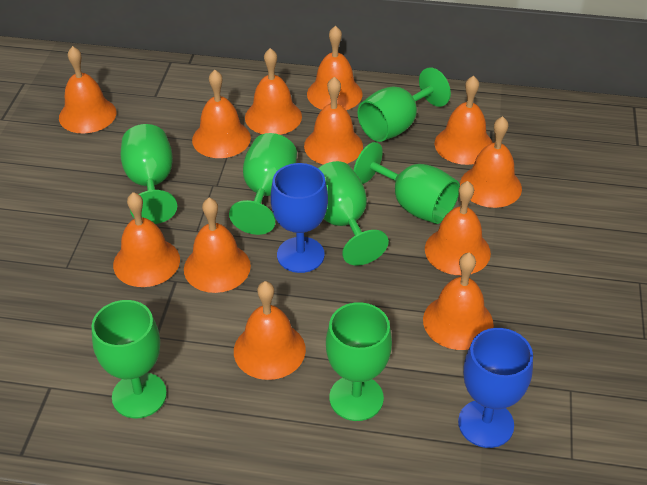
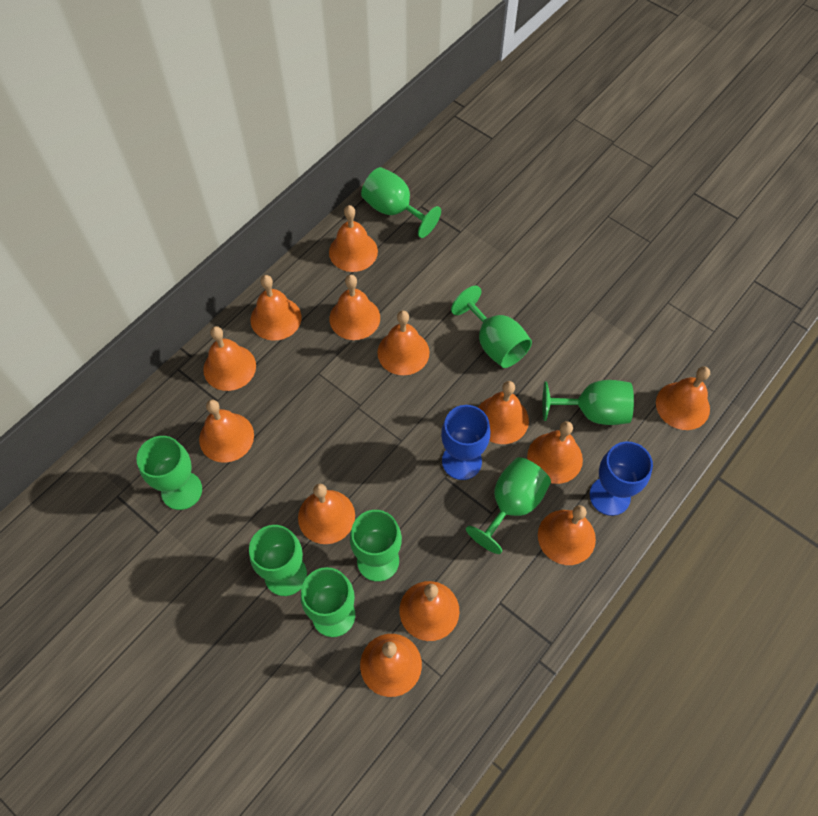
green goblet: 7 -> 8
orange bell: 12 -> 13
------
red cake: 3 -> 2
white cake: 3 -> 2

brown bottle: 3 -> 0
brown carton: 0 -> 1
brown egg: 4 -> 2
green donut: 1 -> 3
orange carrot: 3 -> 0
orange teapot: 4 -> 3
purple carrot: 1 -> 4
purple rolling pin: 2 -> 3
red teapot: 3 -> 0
------
_Task requirements:_ Given the records above, return exactly the lines starting at the line containing "brown carton: 0 -> 1" and ending at the line containing "red teapot: 3 -> 0", including both.

_Completed task:_
brown carton: 0 -> 1
brown egg: 4 -> 2
green donut: 1 -> 3
orange carrot: 3 -> 0
orange teapot: 4 -> 3
purple carrot: 1 -> 4
purple rolling pin: 2 -> 3
red teapot: 3 -> 0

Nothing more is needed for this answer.